— BRIEF —
From the data below, return the exact lines starting at the line containing "type=move; before=dark brown" and ending at the line containing "type=delete; before=snow-white cube;", both included, and nothing else.

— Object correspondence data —
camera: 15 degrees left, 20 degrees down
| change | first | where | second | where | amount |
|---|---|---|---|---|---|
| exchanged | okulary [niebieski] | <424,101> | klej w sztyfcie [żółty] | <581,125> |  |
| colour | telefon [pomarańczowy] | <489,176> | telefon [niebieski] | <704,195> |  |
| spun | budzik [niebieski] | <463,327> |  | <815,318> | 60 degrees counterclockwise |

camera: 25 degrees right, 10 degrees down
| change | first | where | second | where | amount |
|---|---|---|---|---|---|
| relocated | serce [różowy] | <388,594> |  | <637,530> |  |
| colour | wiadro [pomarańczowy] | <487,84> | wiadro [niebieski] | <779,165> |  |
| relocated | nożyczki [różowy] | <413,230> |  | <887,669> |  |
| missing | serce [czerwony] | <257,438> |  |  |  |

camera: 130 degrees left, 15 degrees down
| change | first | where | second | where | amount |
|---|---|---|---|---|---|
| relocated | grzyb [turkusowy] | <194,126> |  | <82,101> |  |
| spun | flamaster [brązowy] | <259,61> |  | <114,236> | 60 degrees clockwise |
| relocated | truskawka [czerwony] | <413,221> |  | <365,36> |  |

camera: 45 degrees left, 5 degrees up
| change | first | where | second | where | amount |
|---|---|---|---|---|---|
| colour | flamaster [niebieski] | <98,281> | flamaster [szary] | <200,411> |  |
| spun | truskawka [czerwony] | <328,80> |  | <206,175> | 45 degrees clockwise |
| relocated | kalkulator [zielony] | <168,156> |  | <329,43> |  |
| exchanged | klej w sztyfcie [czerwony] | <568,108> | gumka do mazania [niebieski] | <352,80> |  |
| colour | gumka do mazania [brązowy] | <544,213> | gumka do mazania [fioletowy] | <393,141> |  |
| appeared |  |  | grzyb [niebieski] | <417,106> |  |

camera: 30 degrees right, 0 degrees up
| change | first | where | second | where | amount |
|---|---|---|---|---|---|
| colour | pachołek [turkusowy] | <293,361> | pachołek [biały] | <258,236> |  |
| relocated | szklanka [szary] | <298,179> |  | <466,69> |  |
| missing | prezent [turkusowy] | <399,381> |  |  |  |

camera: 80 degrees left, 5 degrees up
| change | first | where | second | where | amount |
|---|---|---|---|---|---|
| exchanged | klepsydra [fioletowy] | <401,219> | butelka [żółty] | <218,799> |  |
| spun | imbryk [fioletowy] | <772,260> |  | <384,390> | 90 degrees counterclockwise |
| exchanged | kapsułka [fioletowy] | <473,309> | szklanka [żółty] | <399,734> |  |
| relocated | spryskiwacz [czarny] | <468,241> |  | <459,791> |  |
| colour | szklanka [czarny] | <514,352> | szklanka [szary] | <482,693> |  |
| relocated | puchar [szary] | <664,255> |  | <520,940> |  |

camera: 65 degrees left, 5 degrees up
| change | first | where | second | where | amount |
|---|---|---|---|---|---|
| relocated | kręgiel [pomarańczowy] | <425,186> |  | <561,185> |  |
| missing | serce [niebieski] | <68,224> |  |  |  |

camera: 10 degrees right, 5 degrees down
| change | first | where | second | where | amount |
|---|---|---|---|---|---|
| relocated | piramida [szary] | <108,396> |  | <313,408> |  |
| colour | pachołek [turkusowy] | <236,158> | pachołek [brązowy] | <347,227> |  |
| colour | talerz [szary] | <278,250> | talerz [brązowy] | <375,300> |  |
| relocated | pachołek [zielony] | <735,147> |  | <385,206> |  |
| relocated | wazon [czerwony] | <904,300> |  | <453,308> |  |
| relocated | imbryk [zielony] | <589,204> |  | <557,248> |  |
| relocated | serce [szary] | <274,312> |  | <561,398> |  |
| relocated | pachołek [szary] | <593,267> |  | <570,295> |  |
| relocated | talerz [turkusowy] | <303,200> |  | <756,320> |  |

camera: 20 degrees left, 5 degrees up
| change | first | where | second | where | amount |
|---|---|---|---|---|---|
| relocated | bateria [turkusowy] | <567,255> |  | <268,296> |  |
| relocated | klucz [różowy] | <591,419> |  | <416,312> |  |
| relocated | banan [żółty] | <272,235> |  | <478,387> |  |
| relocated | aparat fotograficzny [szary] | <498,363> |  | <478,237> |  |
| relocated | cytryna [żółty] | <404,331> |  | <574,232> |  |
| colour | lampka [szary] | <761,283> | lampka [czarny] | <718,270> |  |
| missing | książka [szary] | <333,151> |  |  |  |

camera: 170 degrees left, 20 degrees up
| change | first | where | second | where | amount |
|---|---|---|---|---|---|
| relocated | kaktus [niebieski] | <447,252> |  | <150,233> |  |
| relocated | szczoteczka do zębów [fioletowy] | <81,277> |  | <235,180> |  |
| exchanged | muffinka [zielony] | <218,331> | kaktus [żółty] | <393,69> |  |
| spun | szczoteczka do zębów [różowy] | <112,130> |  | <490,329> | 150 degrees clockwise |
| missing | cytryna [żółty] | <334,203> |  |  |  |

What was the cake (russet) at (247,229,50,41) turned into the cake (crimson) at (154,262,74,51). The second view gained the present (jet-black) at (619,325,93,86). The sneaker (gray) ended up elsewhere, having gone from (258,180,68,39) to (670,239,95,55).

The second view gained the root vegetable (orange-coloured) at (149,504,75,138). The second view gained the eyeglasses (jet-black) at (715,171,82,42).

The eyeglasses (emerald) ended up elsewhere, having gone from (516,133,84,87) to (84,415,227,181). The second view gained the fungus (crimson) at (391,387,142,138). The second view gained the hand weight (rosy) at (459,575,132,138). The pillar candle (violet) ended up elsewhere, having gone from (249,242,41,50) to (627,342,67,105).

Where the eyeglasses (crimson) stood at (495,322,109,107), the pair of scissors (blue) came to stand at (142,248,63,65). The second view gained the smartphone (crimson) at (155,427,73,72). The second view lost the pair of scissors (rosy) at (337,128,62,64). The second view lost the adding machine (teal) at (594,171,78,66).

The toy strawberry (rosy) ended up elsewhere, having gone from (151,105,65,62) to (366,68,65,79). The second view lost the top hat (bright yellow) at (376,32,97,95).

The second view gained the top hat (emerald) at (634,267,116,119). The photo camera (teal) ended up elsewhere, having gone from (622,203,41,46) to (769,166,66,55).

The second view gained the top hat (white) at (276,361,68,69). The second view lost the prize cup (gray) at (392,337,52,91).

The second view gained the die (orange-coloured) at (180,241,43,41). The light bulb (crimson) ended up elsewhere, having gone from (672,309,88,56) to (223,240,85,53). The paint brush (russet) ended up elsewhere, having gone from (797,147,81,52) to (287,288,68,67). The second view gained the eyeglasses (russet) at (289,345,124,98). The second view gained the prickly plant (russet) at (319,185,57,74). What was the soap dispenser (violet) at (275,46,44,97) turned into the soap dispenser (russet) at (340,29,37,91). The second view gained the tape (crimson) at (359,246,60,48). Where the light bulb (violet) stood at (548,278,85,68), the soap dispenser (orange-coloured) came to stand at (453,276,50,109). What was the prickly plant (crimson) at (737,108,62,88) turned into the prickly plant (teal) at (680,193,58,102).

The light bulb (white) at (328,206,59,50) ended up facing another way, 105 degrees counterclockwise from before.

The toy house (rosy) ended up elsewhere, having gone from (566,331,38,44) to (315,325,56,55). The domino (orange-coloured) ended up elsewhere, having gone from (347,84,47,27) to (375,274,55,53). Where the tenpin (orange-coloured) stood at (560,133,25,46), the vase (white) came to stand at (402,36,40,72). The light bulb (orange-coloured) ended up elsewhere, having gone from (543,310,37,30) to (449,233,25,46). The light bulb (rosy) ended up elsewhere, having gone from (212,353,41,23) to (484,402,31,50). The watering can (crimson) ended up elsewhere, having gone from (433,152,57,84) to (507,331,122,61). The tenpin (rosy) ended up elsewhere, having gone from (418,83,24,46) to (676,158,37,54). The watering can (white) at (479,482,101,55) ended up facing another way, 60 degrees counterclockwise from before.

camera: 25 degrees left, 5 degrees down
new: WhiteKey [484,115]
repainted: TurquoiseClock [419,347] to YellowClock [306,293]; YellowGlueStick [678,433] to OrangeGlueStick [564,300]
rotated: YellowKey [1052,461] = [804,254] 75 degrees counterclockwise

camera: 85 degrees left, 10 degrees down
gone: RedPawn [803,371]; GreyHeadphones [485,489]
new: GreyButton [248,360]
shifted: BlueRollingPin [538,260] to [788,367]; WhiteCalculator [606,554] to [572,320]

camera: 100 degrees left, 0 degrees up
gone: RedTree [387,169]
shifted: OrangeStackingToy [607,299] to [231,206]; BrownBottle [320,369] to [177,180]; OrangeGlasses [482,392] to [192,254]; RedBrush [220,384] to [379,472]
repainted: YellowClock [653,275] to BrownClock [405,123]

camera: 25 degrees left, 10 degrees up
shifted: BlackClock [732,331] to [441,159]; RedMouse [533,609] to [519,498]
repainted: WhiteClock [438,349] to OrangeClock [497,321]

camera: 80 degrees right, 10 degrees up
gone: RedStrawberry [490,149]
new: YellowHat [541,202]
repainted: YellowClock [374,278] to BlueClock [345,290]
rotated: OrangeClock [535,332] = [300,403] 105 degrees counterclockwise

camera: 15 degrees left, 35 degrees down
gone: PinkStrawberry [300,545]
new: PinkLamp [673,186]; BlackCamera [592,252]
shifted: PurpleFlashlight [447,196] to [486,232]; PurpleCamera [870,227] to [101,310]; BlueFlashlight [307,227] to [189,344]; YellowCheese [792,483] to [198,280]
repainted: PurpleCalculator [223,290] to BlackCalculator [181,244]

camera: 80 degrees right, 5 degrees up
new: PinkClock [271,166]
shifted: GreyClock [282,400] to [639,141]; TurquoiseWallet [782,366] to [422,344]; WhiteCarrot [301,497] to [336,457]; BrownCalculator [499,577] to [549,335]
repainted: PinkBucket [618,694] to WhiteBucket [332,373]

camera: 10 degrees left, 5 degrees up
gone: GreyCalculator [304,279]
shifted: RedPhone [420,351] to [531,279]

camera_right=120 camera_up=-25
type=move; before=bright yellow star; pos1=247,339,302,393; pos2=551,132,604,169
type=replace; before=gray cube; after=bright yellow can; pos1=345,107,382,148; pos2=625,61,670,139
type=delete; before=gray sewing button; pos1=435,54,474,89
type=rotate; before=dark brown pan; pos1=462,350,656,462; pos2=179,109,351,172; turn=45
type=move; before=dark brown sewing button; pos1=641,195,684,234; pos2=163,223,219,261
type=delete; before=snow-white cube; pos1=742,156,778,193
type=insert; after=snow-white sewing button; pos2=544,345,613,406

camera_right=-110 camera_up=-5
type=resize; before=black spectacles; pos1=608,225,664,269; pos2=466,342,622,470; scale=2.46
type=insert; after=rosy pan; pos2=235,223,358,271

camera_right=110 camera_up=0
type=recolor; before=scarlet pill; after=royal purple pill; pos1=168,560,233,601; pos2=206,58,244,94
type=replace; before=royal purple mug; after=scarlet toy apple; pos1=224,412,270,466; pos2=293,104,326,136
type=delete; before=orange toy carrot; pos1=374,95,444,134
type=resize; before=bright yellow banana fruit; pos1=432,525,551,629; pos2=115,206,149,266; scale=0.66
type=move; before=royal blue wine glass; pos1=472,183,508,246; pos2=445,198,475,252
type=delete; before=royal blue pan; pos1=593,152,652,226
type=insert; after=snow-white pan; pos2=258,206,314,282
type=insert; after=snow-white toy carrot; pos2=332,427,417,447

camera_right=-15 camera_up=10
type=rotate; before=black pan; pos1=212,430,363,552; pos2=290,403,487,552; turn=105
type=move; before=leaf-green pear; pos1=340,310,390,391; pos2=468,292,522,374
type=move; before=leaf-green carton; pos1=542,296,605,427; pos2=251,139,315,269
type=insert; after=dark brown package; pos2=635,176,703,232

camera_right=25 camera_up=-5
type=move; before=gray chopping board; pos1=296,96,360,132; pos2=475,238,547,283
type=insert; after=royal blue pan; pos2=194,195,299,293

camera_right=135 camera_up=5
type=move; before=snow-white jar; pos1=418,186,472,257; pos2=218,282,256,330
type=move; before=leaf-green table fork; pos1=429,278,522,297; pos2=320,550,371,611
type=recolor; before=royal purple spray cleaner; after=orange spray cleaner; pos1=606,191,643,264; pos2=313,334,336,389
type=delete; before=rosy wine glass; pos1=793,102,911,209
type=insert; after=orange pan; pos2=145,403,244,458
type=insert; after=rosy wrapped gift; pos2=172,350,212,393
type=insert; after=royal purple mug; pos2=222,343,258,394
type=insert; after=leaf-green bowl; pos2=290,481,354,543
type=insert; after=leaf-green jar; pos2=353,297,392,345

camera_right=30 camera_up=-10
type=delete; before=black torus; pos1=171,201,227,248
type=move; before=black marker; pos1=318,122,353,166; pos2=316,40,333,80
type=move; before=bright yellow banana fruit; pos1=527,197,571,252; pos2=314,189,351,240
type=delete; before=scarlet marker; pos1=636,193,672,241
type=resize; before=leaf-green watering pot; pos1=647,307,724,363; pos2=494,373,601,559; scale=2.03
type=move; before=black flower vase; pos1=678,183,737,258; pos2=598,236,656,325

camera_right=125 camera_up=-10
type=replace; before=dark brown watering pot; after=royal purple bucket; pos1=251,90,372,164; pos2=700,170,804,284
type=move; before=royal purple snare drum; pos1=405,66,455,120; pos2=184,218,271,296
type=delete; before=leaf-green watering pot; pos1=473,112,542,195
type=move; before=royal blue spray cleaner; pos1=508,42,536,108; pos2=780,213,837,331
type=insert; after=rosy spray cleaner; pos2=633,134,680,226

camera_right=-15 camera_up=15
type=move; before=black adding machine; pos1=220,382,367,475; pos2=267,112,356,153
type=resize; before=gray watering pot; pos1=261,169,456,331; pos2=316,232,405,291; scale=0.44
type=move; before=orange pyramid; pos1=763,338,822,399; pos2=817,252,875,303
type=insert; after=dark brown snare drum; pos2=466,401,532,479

— SOLVED EXERCISE —
type=move; before=dark brown sewing button; pos1=641,195,684,234; pos2=163,223,219,261
type=delete; before=snow-white cube; pos1=742,156,778,193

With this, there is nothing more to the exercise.